Stored data entries:
[Start of section]

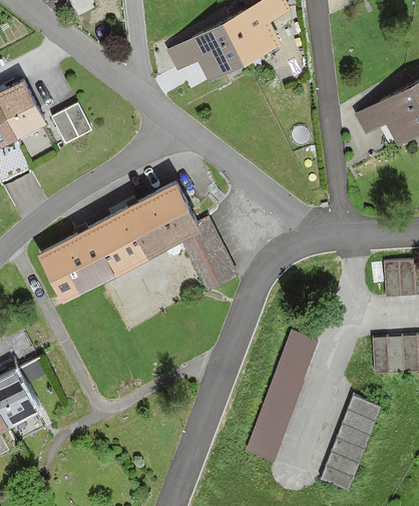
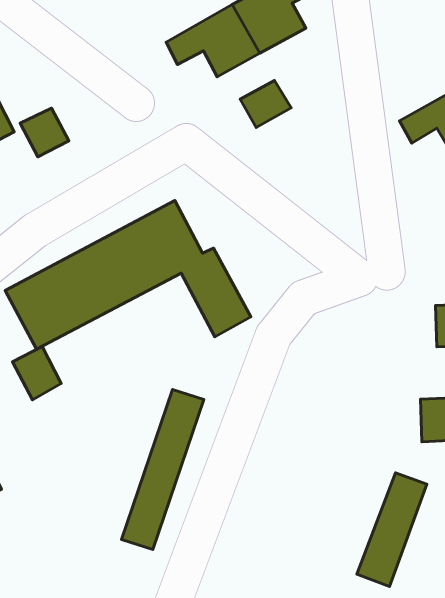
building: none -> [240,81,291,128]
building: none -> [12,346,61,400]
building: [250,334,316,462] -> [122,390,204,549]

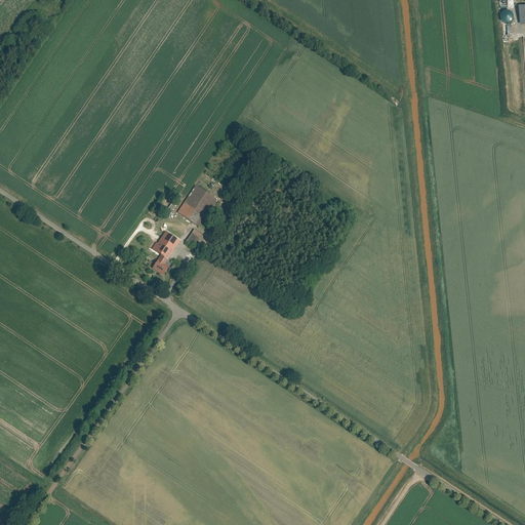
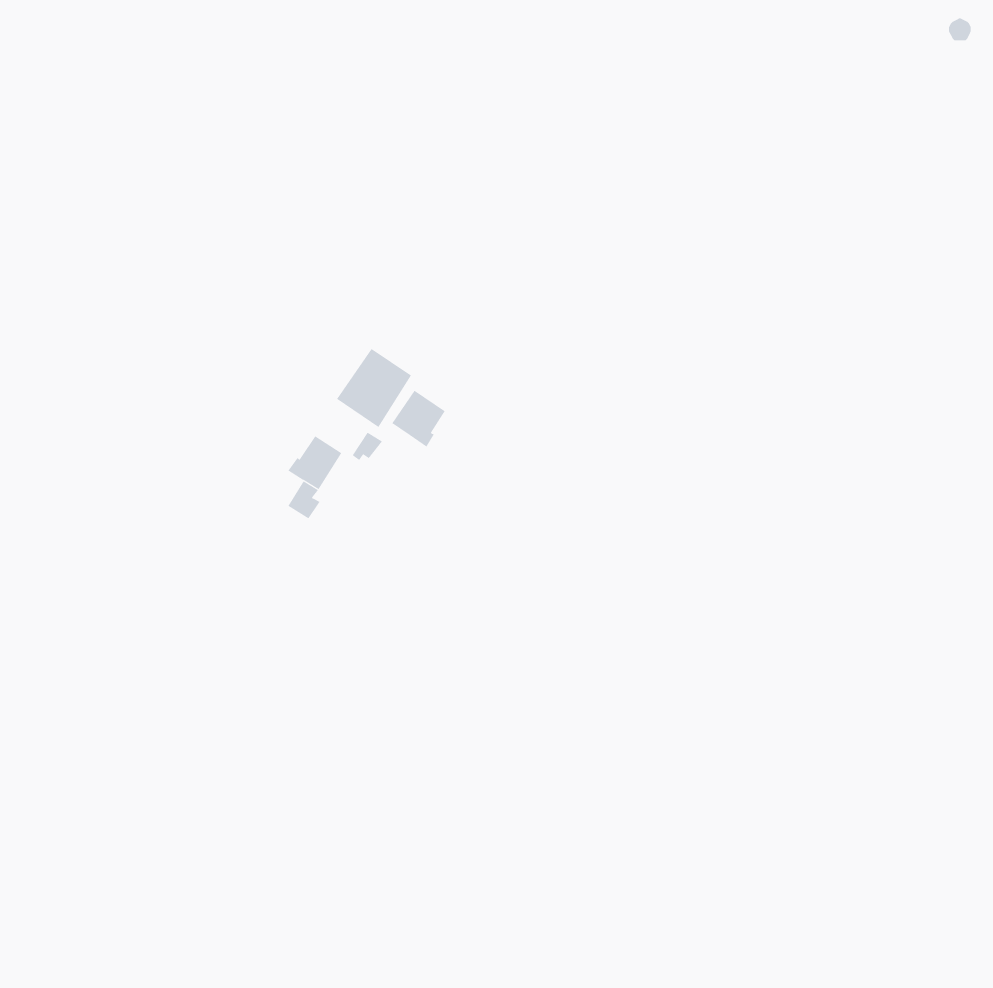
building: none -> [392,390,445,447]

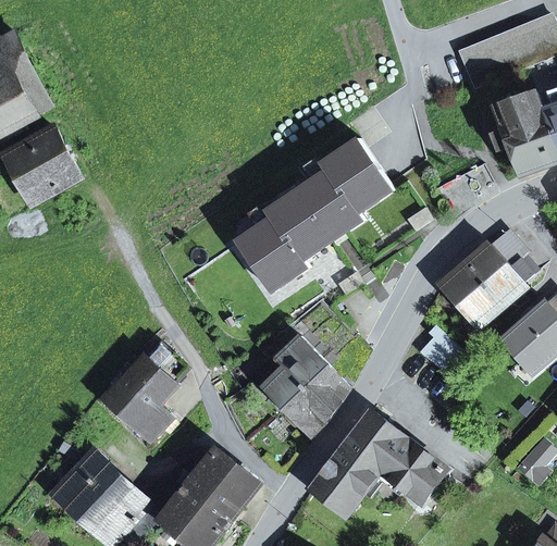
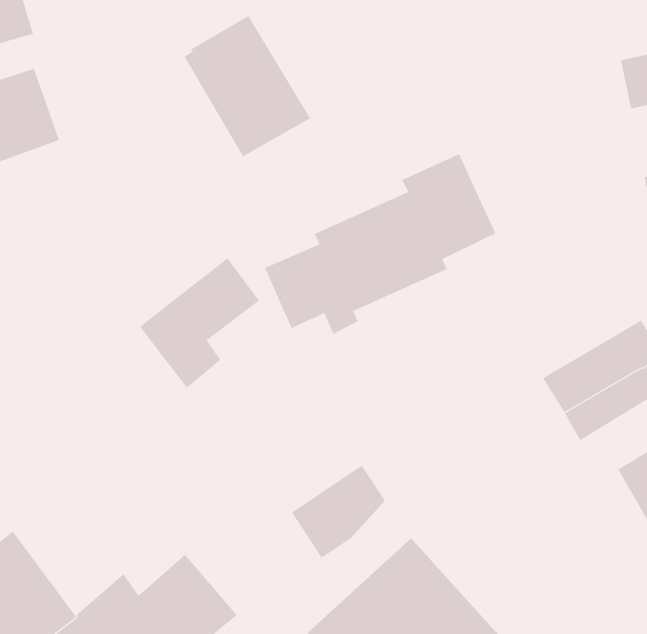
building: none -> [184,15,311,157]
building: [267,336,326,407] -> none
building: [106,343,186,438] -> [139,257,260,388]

[End of section]

About this task: Set down exactly what runs from the line containing "building: none -> [184,15,311,157]" through the last line above, both lines included.

Written answer:
building: none -> [184,15,311,157]
building: [267,336,326,407] -> none
building: [106,343,186,438] -> [139,257,260,388]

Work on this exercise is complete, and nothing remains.